Input data START

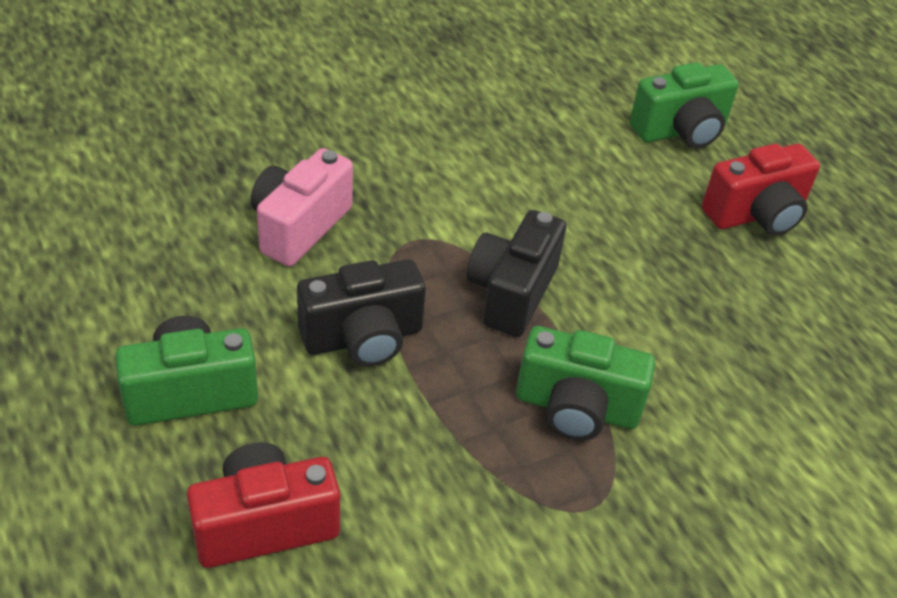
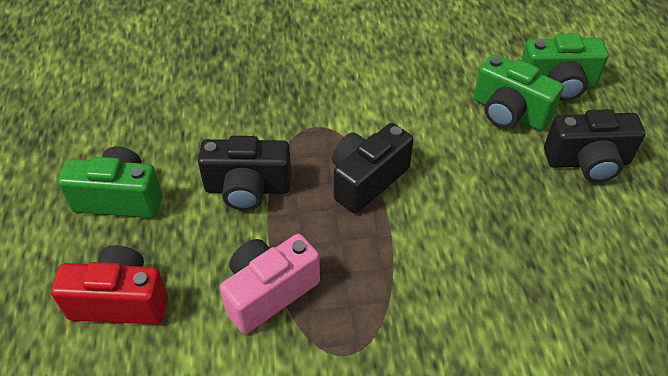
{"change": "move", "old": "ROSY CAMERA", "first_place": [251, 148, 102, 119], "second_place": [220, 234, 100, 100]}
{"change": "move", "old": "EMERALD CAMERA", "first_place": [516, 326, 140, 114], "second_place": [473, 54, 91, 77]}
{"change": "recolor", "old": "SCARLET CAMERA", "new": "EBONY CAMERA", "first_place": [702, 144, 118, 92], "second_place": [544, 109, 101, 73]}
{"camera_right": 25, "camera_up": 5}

Input data END

Omit the pictures and repeat the rest of the listing verbatim.

## Answer to the exercise
{"change": "move", "old": "ROSY CAMERA", "first_place": [251, 148, 102, 119], "second_place": [220, 234, 100, 100]}
{"change": "move", "old": "EMERALD CAMERA", "first_place": [516, 326, 140, 114], "second_place": [473, 54, 91, 77]}
{"change": "recolor", "old": "SCARLET CAMERA", "new": "EBONY CAMERA", "first_place": [702, 144, 118, 92], "second_place": [544, 109, 101, 73]}
{"camera_right": 25, "camera_up": 5}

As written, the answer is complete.